[What to work on]
In the records below, find the line with "kapsułka (niebieski) [477, 204, 31, 43]" and the line with "none -> donut (czerwony) [491, 197, 78, 67]". Print both exactly, along with every line between them, and no other line.

--- Study material Enclosed Below ---

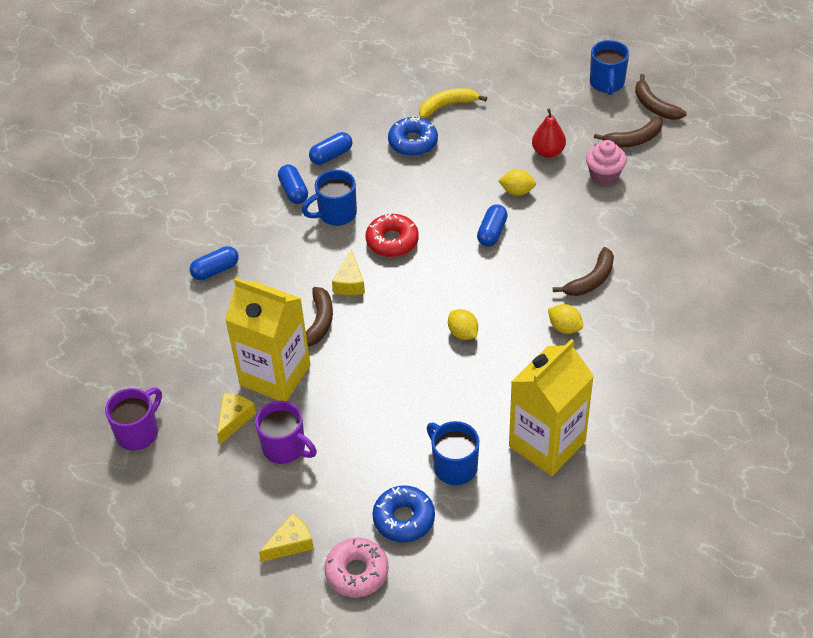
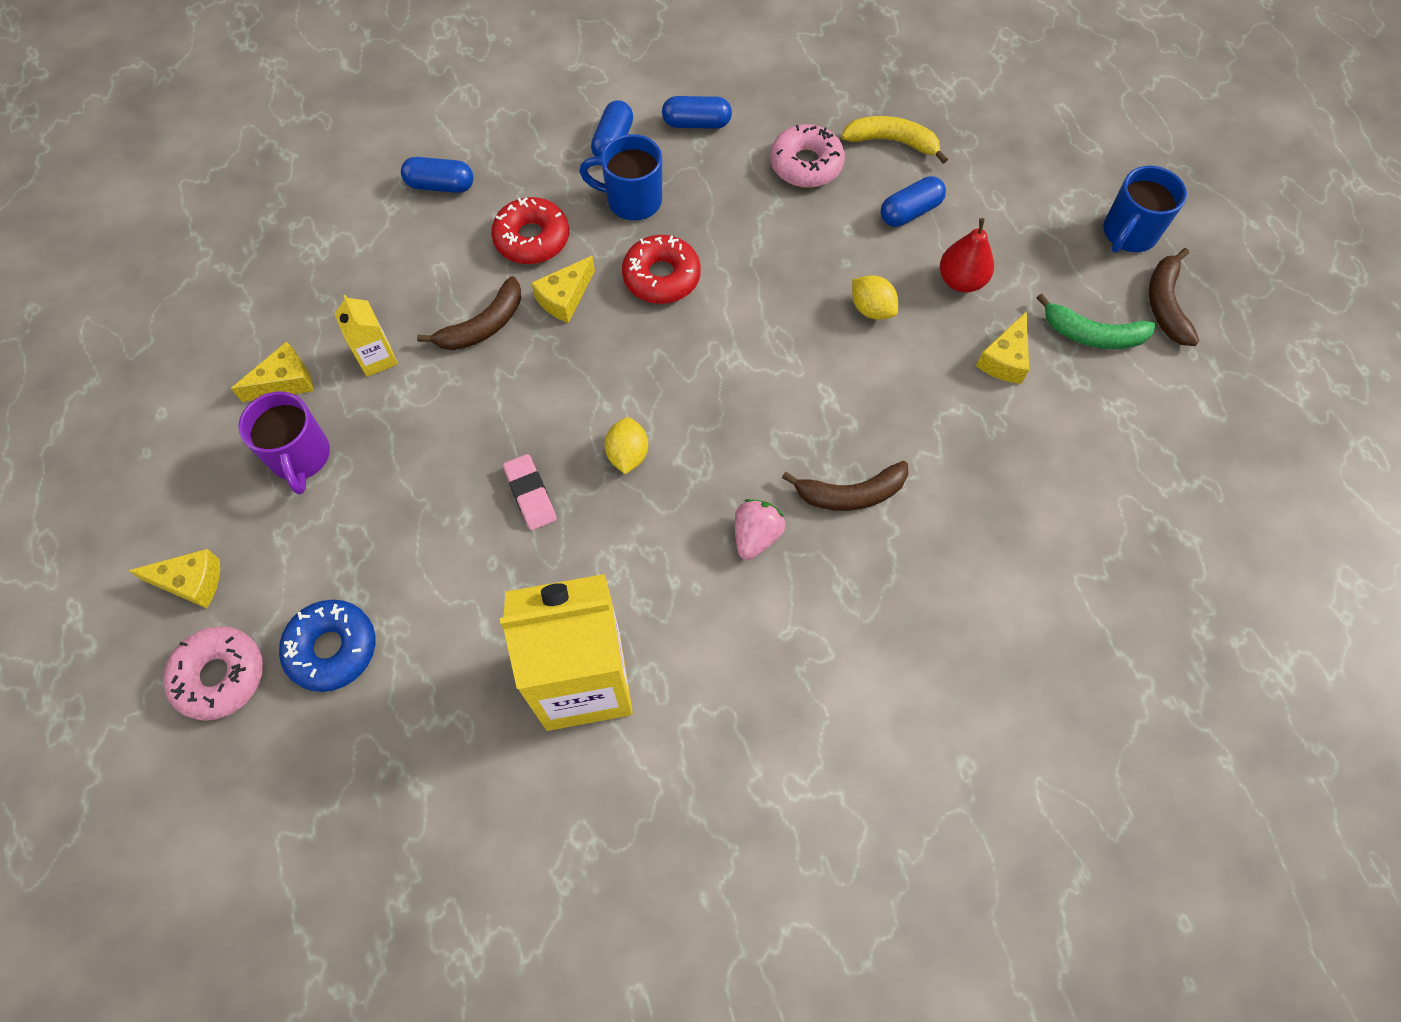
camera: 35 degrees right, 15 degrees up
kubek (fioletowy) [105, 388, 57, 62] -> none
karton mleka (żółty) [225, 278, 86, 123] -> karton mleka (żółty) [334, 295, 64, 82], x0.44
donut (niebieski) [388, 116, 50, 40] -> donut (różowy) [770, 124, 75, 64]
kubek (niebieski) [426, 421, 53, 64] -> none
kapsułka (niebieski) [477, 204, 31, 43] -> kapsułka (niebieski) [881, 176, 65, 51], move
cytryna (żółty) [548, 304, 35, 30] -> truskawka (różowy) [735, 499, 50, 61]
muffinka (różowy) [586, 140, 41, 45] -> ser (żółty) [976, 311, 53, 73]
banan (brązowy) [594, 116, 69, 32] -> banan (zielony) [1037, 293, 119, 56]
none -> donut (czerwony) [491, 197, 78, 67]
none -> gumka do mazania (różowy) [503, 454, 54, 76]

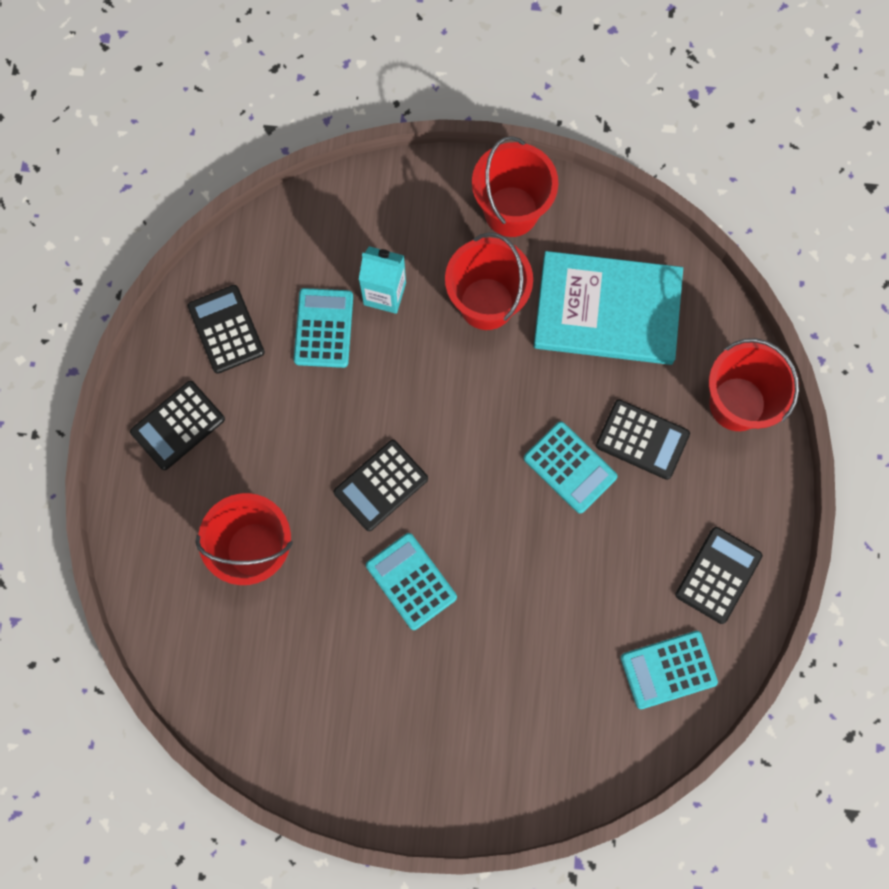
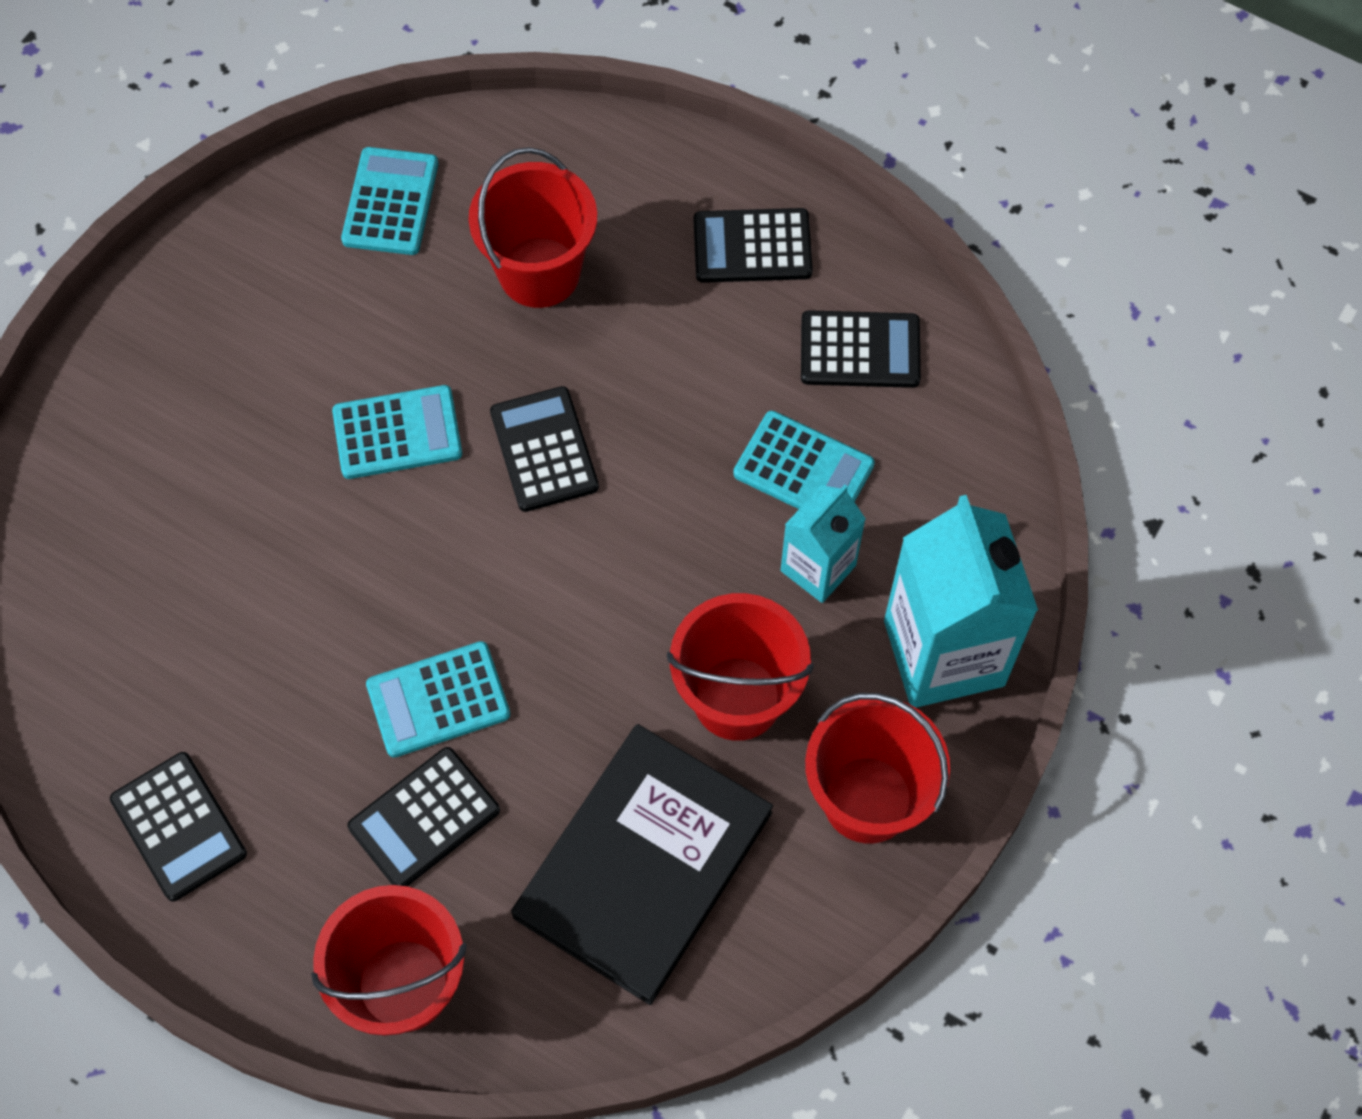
camera: 115 degrees right, 10 degrees down
kalkulator (czarny) [130, 381, 95, 89] -> kalkulator (czarny) [694, 208, 119, 75], 75 degrees counterclockwise
książka (turkusowy) [534, 251, 149, 114] -> książka (czarny) [511, 724, 262, 281]
kalkulator (turkusowy) [621, 631, 97, 78] -> kalkulator (turkusowy) [341, 147, 97, 108], move
none -> karton mleka (turkusowy) [884, 495, 154, 213]

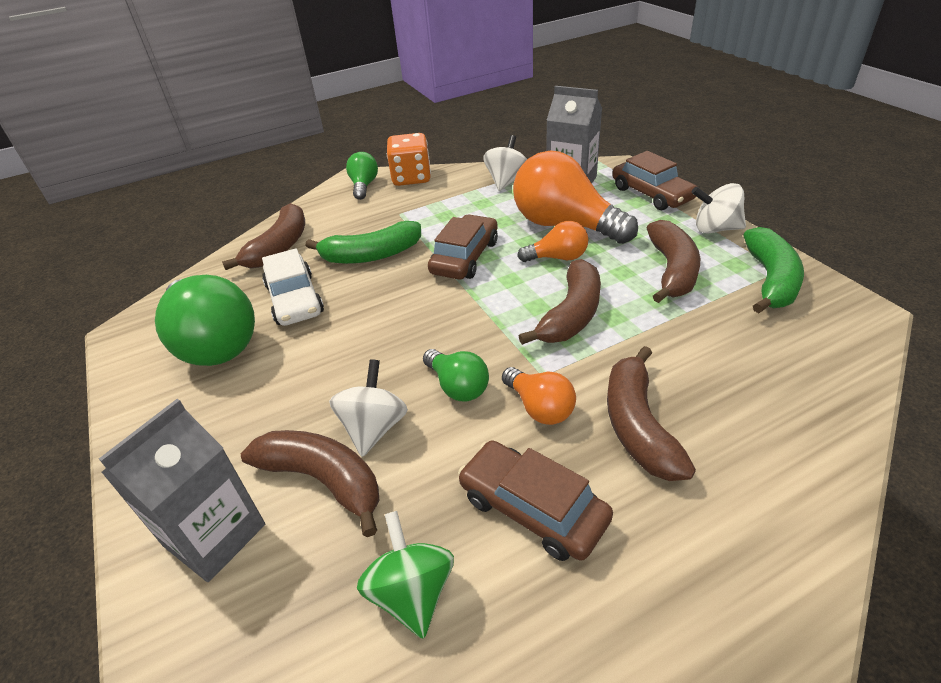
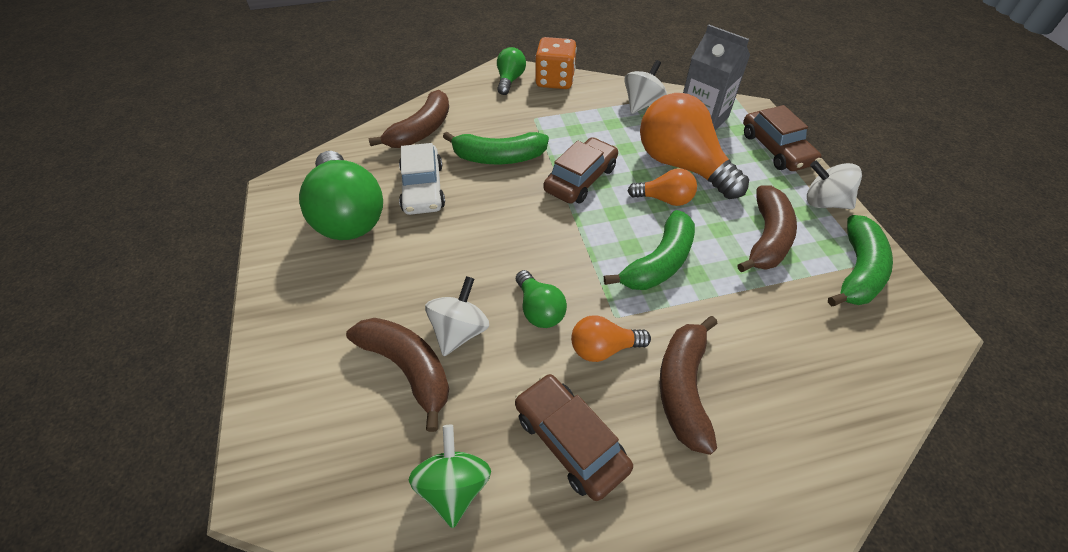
camera: 10 degrees right, 10 degrees up
karton mleka (szary) [99, 399, 166, 183] -> none
żarówka (pomarańczowy) [502, 367, 74, 58] -> żarówka (pomarańczowy) [571, 315, 80, 47], 105 degrees clockwise
banan (brązowy) [519, 259, 82, 86] -> banan (zielony) [604, 210, 91, 80]

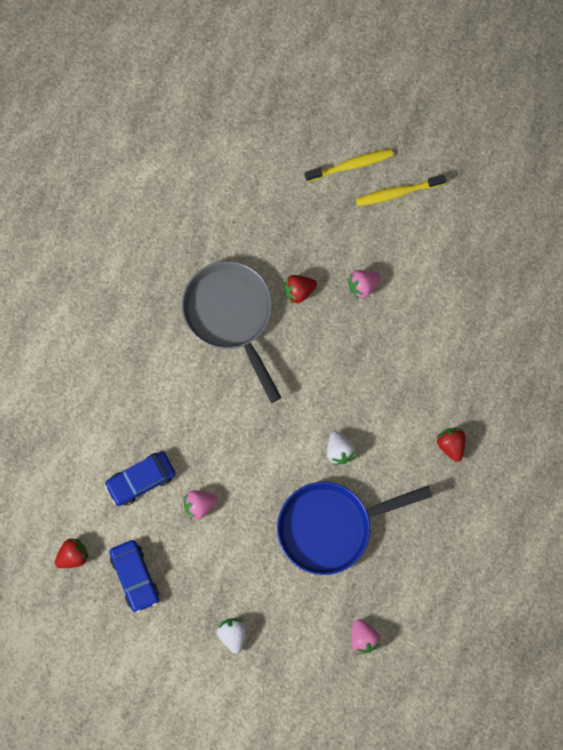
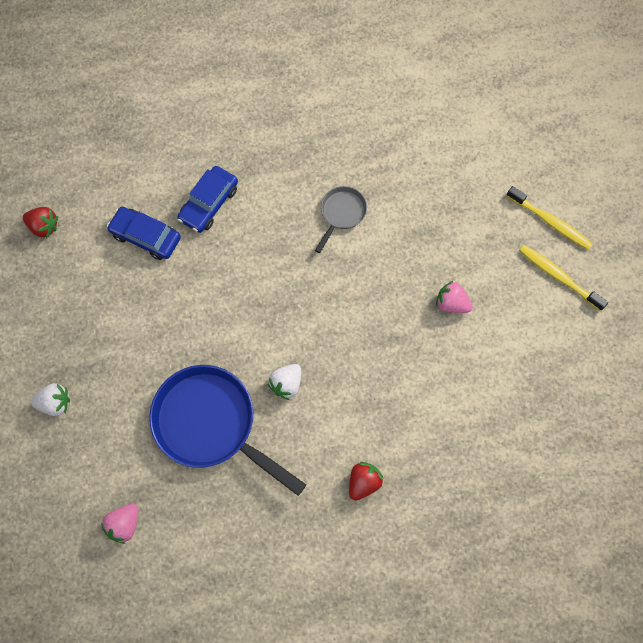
camera: 55 degrees right, 5 degrees down
samochód (niebieski) [109, 540, 50, 73] -> samochód (niebieski) [178, 166, 60, 67], move
patelnia (szary) [182, 261, 100, 142] -> patelnia (szary) [315, 186, 52, 67], x0.49
truskawka (różowy) [184, 490, 34, 30] -> none
truskawka (biały) [217, 618, 29, 36] -> truskawka (biały) [31, 383, 39, 33], 45 degrees clockwise
truskawka (czerwony) [284, 275, 33, 29] -> none

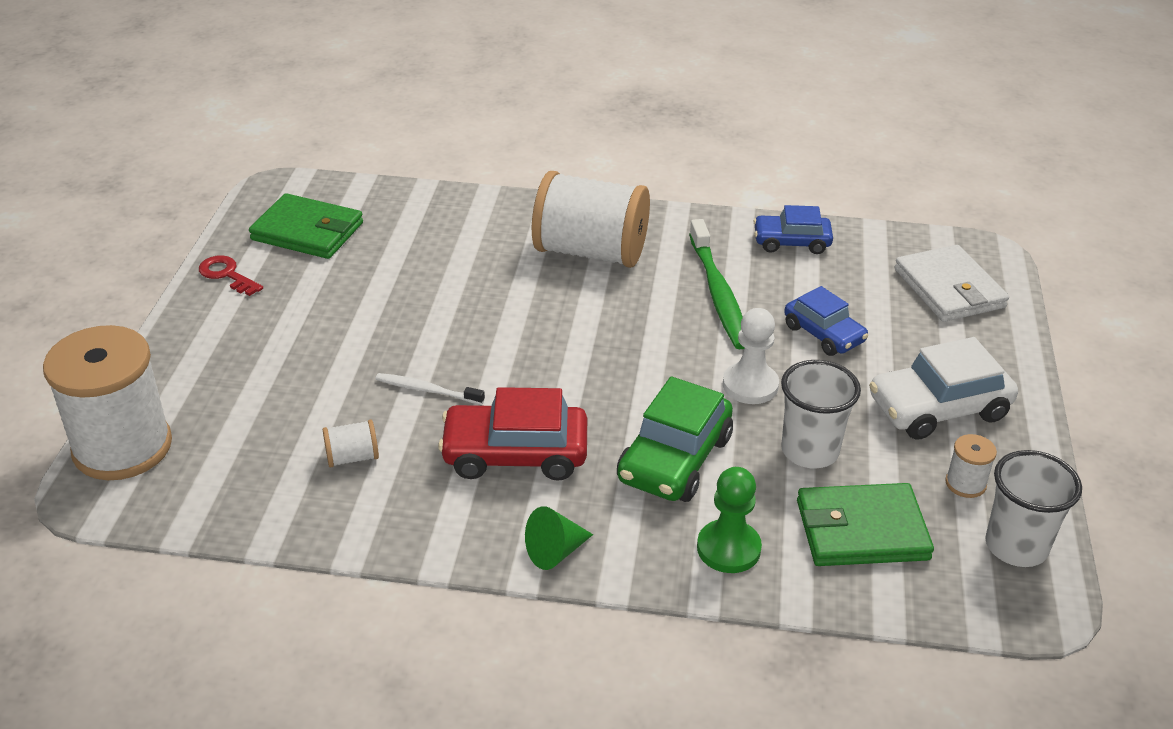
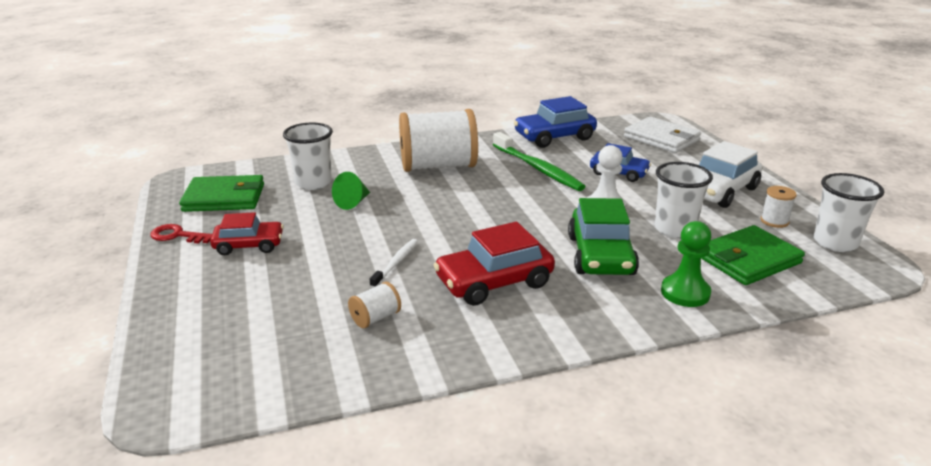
camera: 25 degrees left, 10 degrees down
szpulka (biały) [43, 325, 129, 155] -> none
szczoteczka do zębów (biały) [375, 373, 110, 32] -> szczoteczka do zębów (biały) [370, 239, 48, 49], 120 degrees clockwise
stożek (zielony) [525, 506, 68, 64] -> stożek (zielony) [332, 172, 38, 38], move
samochód (niebieski) [753, 205, 80, 49] -> samochód (niebieski) [514, 96, 83, 52], x1.54
none -> samochód (czerwony) [210, 212, 74, 43]
none -> szklanka (biały) [283, 123, 50, 67]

--- End of Enclosed Study material ---

[Task response]
kapsułka (niebieski) [477, 204, 31, 43] -> kapsułka (niebieski) [881, 176, 65, 51], move
cytryna (żółty) [548, 304, 35, 30] -> truskawka (różowy) [735, 499, 50, 61]
muffinka (różowy) [586, 140, 41, 45] -> ser (żółty) [976, 311, 53, 73]
banan (brązowy) [594, 116, 69, 32] -> banan (zielony) [1037, 293, 119, 56]
none -> donut (czerwony) [491, 197, 78, 67]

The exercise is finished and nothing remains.